■ Task description: Output the data below exactly as it is, dropping the pictures from your copy.

■ Material provided:
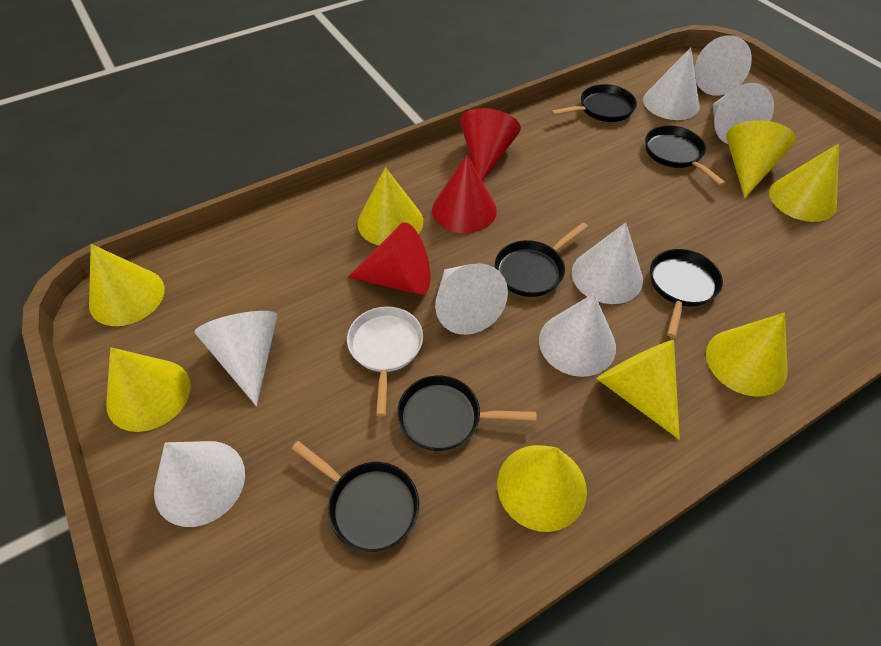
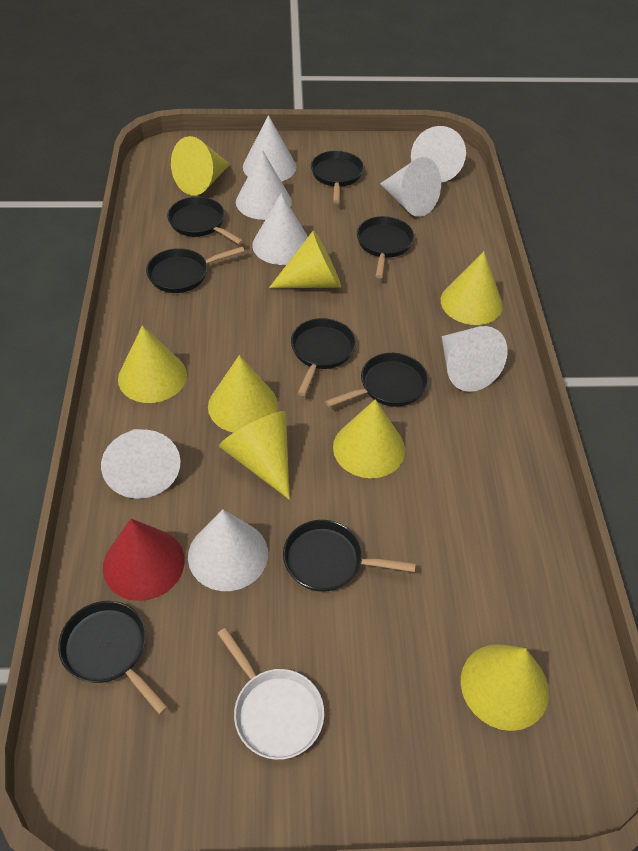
black pan: 6 -> 8
red cone: 3 -> 1

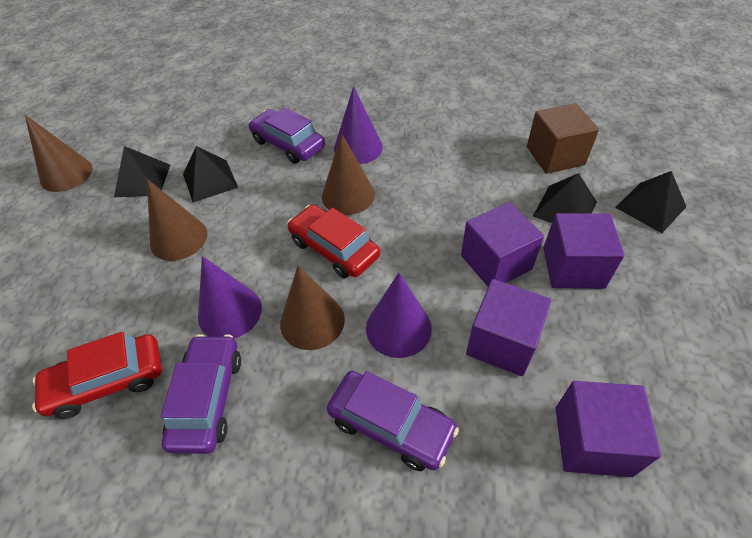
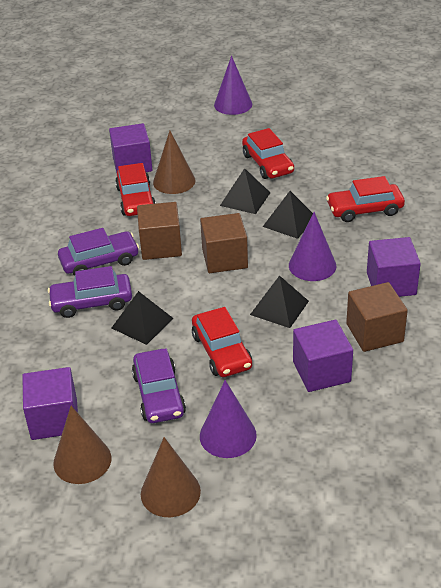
brown cone: 4 -> 3
brown cube: 1 -> 3
red car: 2 -> 4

■ Your solution:
black pan: 6 -> 8
red cone: 3 -> 1

brown cone: 4 -> 3
brown cube: 1 -> 3
red car: 2 -> 4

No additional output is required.